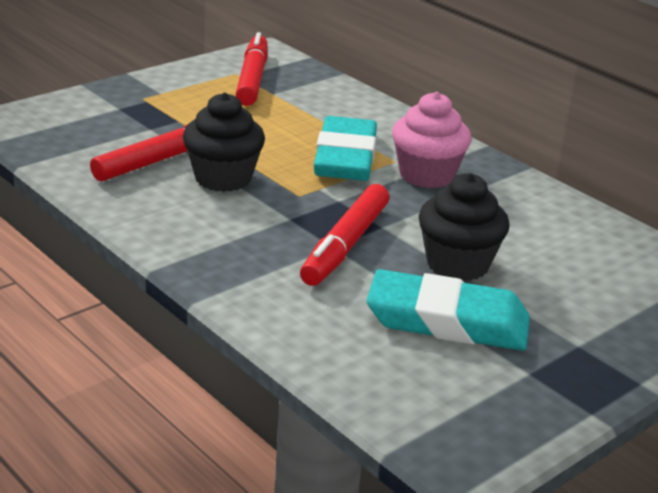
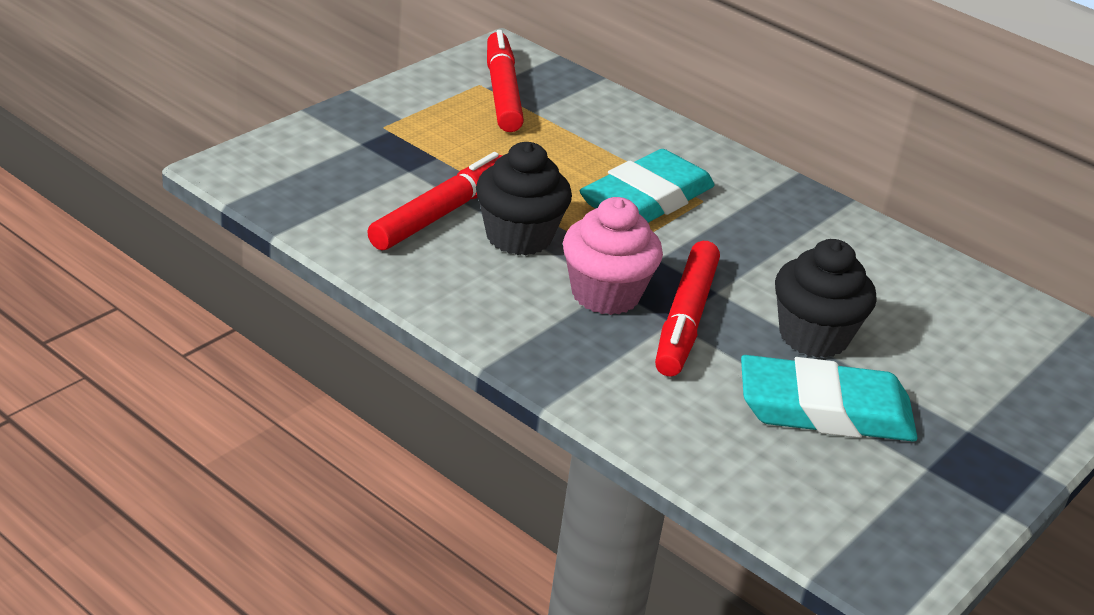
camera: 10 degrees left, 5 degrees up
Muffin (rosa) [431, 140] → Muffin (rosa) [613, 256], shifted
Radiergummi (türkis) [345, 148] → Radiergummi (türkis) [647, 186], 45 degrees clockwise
-*-
• [WORK REQUIRED]: All lines above holding the word "degrees" make up the answer; copy each one.

• [OUTPUT OF THE TASK]:
camera: 10 degrees left, 5 degrees up
Radiergummi (türkis) [345, 148] → Radiergummi (türkis) [647, 186], 45 degrees clockwise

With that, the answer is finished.